[Collected data entries]
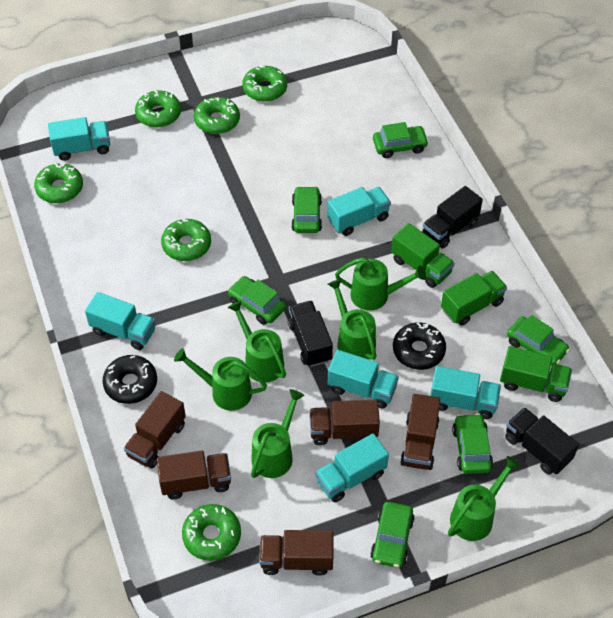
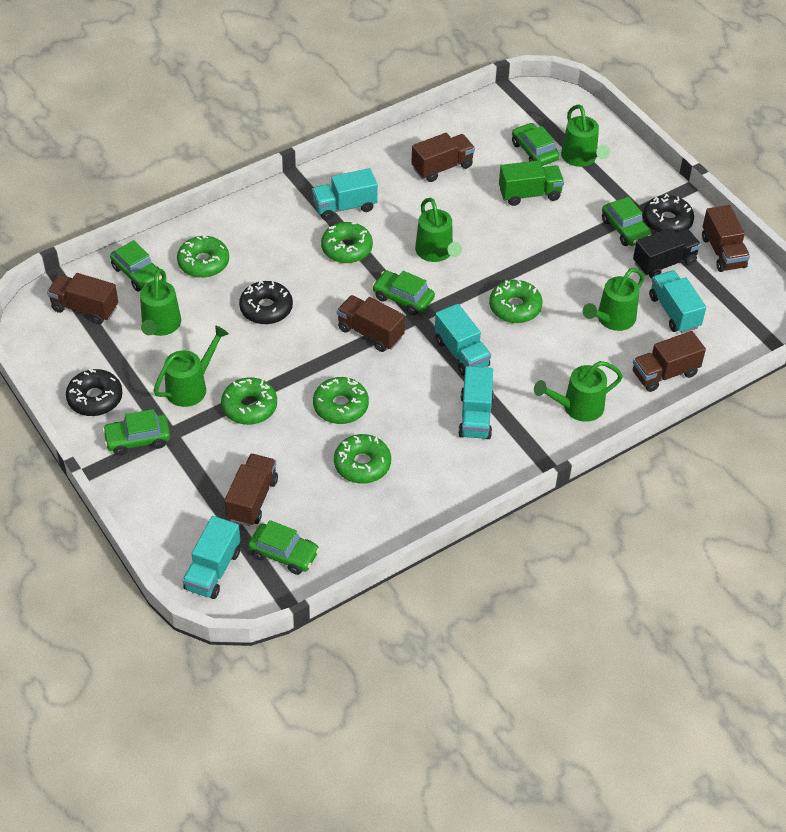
black donut: 2 -> 3
black truck: 3 -> 1
brown truck: 5 -> 6
green truck: 3 -> 1
turquoise truck: 6 -> 5

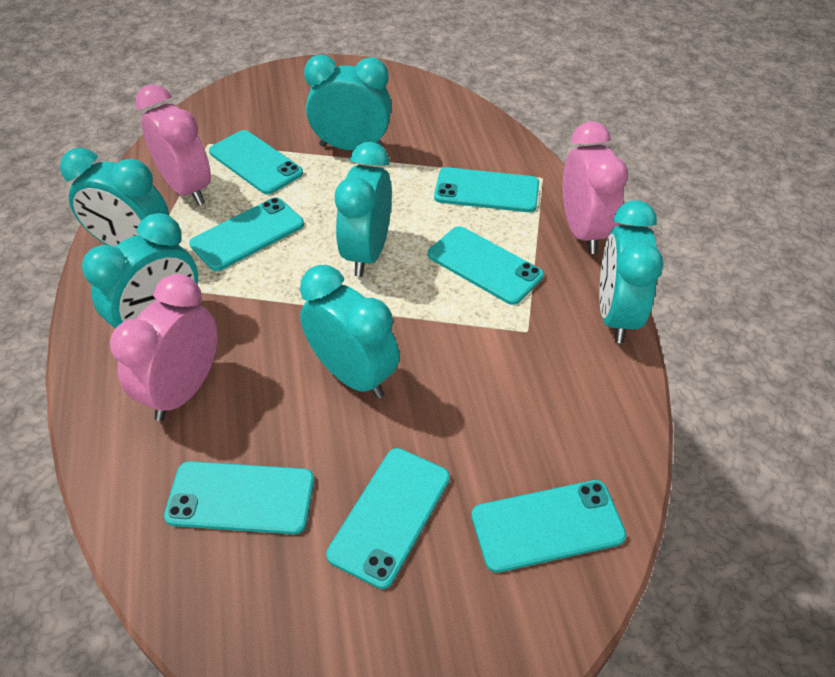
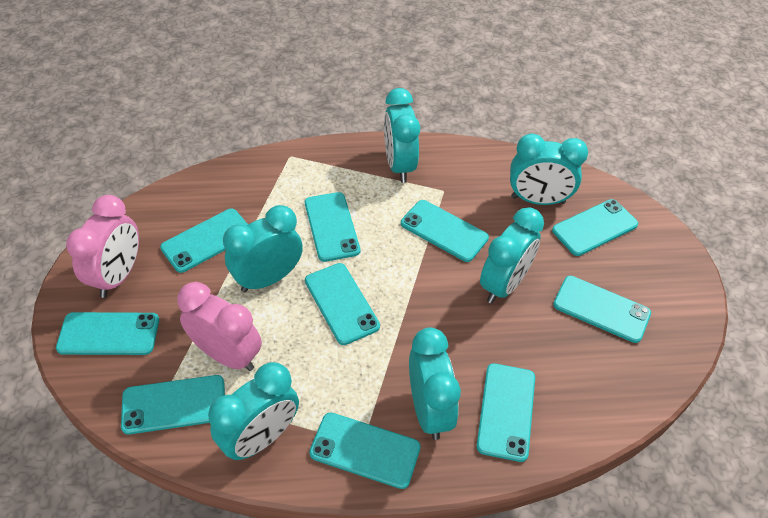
pink clock: 3 -> 2
turquoise phone: 7 -> 10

◆ Exercise aim
Every entry above should be duplicated exactly. Do not include the images.

◆ Response to the task
black donut: 2 -> 3
black truck: 3 -> 1
brown truck: 5 -> 6
green truck: 3 -> 1
turquoise truck: 6 -> 5

pink clock: 3 -> 2
turquoise phone: 7 -> 10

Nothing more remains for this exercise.